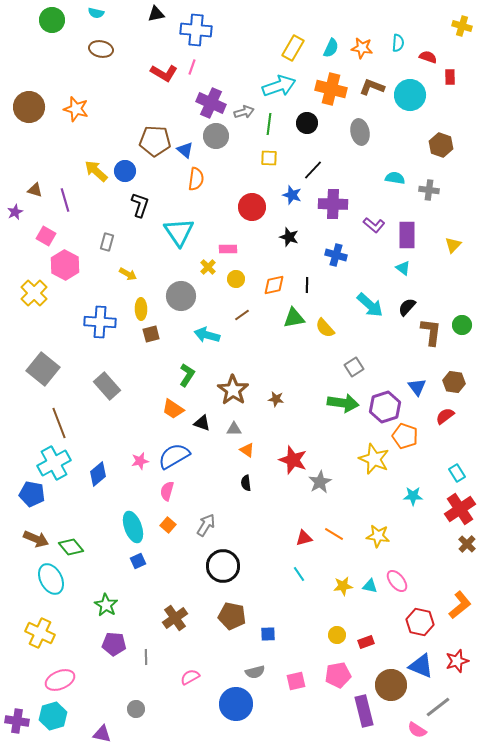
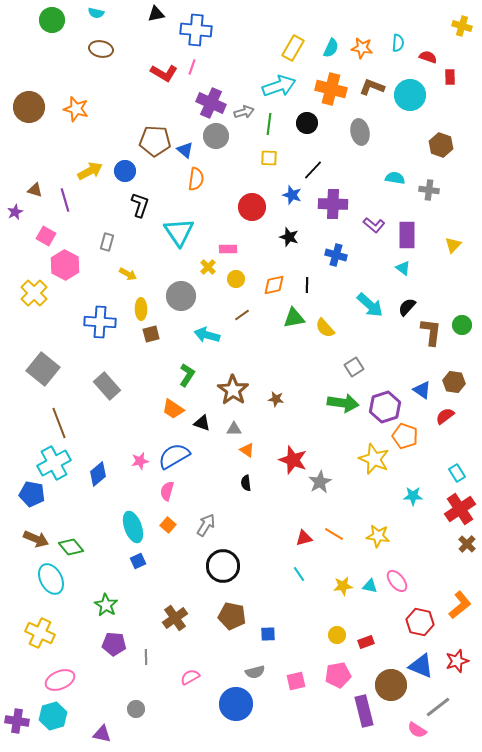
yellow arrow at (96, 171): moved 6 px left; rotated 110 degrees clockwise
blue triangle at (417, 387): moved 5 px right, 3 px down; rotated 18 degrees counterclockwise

---

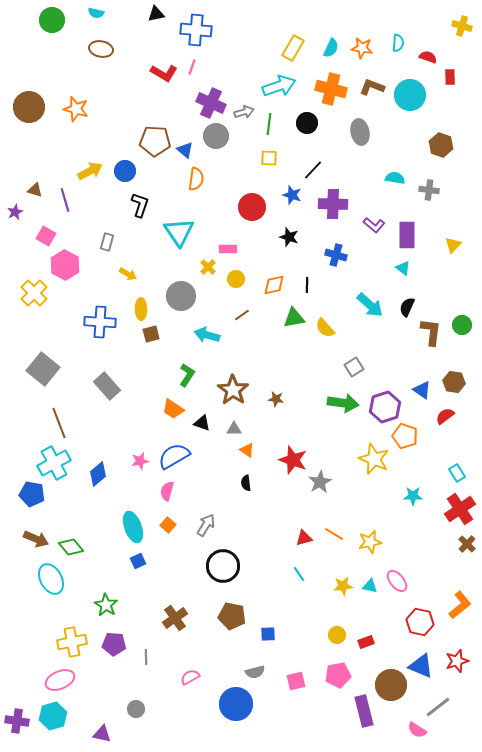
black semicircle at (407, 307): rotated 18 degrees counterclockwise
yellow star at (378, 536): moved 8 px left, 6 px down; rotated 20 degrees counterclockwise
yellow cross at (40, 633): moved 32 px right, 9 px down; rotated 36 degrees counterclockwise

• [GIVEN REQUEST]:
Transcribe the items from the line with "black semicircle at" to the line with "yellow cross at", both included, reproducing each of these lines without alteration.

• [SOLVED EXERCISE]:
black semicircle at (407, 307): rotated 18 degrees counterclockwise
yellow star at (378, 536): moved 8 px left, 6 px down; rotated 20 degrees counterclockwise
yellow cross at (40, 633): moved 32 px right, 9 px down; rotated 36 degrees counterclockwise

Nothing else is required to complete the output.